> **About this task**
Filter the listing down to the lines containing the word "AGND".

== Provided records ==

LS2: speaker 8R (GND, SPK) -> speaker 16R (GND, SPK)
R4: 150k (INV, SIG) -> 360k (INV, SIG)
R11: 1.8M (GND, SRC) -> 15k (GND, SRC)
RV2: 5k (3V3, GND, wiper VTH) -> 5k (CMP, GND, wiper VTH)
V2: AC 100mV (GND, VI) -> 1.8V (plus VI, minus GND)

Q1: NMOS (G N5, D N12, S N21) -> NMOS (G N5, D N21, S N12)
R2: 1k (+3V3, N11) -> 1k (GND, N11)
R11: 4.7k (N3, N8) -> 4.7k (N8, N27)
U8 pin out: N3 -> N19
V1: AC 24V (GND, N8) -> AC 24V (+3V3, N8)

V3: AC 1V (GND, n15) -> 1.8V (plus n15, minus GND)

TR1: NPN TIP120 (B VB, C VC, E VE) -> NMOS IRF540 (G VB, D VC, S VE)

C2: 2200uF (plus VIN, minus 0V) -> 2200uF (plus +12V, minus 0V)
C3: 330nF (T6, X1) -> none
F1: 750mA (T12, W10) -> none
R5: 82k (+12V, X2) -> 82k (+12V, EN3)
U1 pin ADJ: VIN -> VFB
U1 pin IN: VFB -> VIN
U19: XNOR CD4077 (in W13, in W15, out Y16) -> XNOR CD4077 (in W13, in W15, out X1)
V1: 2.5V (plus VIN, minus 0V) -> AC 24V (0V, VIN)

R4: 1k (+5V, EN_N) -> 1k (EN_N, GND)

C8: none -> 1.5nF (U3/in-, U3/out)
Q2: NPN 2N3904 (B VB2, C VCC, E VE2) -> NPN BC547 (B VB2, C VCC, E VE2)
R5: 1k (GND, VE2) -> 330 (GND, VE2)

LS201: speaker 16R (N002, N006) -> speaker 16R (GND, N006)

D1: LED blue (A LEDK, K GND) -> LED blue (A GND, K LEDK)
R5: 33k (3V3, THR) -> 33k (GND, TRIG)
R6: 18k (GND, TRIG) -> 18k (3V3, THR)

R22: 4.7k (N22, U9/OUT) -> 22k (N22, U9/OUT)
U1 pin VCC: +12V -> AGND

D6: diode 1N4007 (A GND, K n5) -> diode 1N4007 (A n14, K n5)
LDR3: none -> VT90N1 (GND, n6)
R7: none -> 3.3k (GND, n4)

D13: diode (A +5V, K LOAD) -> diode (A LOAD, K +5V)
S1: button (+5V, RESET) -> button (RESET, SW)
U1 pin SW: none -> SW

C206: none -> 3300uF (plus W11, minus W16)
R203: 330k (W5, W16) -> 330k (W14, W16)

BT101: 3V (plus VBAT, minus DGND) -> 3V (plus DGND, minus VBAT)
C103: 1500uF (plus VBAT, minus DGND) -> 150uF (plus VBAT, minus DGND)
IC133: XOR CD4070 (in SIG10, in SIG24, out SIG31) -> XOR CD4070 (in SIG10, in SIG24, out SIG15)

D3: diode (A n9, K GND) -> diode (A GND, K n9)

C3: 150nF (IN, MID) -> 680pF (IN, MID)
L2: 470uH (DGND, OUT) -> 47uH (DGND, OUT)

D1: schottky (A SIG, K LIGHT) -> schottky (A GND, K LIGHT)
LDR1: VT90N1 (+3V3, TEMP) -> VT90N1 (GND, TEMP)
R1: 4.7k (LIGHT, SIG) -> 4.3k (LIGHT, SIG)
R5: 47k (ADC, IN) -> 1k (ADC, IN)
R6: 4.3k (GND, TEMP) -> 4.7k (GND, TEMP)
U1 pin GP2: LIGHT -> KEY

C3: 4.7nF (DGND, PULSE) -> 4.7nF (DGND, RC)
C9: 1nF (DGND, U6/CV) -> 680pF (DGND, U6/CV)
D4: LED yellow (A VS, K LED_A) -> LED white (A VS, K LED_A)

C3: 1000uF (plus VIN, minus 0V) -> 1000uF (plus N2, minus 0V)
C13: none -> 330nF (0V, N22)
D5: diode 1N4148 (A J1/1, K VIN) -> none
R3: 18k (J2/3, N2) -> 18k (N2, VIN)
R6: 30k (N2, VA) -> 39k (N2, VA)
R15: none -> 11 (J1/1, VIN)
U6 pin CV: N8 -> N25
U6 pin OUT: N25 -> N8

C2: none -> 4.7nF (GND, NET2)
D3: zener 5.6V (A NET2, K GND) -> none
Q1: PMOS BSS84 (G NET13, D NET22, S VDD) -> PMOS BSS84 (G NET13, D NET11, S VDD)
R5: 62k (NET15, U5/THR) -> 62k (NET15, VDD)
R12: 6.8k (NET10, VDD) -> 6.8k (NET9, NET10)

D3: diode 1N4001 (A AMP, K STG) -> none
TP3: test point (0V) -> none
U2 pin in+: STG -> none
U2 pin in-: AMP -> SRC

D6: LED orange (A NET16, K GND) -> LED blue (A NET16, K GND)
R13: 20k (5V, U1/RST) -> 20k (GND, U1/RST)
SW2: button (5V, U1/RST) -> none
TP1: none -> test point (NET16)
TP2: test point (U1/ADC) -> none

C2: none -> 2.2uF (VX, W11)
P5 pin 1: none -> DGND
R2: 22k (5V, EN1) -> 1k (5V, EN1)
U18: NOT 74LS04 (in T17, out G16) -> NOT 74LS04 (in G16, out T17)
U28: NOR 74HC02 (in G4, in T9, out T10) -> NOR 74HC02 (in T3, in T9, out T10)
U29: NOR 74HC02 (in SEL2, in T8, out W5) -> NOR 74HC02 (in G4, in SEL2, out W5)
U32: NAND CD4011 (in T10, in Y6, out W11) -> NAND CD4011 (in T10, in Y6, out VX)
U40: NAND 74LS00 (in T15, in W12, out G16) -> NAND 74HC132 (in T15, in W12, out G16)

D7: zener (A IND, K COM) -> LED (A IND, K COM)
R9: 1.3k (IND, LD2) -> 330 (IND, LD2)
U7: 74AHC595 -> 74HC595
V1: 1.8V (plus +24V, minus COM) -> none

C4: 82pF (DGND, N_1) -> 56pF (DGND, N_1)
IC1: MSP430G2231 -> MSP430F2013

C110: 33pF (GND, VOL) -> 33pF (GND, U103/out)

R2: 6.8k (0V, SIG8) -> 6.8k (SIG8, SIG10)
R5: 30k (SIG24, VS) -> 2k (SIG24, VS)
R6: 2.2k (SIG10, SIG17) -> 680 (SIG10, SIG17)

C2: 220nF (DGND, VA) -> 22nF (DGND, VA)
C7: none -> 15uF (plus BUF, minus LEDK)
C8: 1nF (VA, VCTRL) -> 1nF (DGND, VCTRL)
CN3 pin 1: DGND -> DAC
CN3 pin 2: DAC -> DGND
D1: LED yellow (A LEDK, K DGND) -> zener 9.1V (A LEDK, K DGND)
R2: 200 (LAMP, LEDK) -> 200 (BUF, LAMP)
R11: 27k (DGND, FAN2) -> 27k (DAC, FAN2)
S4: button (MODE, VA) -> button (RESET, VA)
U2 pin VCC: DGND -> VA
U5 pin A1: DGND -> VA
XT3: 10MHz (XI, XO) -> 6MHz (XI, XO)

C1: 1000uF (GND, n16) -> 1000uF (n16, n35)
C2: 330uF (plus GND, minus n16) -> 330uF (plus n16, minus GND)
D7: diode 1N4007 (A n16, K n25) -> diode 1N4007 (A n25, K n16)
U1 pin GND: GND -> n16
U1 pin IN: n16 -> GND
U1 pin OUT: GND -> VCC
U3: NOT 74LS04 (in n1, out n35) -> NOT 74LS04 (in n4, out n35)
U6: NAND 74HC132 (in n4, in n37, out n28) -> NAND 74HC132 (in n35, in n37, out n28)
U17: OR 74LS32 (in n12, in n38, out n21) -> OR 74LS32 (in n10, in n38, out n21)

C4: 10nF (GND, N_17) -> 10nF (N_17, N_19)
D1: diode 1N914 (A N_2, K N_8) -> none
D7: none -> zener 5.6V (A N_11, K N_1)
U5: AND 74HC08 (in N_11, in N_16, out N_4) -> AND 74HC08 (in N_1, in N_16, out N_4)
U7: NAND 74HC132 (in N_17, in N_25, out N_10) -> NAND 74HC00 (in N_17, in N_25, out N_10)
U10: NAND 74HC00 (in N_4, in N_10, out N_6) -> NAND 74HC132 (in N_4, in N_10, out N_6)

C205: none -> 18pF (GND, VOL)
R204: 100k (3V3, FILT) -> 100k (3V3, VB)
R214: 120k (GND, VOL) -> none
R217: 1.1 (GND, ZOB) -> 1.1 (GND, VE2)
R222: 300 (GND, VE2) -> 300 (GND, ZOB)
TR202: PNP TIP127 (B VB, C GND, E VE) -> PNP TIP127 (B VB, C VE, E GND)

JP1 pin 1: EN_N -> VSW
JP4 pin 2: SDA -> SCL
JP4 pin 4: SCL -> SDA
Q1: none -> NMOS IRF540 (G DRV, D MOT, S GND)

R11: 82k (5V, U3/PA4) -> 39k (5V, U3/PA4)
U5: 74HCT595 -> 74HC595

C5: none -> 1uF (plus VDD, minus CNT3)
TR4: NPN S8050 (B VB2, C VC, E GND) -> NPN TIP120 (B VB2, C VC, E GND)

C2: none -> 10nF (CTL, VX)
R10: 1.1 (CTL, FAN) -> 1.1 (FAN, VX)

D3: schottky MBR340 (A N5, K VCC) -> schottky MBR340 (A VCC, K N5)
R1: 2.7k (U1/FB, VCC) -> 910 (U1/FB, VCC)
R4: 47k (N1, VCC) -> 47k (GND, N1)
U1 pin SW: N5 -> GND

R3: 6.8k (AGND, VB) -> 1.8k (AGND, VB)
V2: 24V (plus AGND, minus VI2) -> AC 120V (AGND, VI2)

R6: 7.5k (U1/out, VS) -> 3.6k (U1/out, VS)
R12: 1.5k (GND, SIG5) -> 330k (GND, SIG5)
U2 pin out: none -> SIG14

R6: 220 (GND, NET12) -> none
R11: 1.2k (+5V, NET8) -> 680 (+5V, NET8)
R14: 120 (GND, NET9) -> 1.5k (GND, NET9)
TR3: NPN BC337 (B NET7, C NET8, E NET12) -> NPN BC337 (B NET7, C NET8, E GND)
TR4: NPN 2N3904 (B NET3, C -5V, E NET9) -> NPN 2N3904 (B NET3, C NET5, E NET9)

===

> **Output for this exercise**
U1 pin VCC: +12V -> AGND
R3: 6.8k (AGND, VB) -> 1.8k (AGND, VB)
V2: 24V (plus AGND, minus VI2) -> AC 120V (AGND, VI2)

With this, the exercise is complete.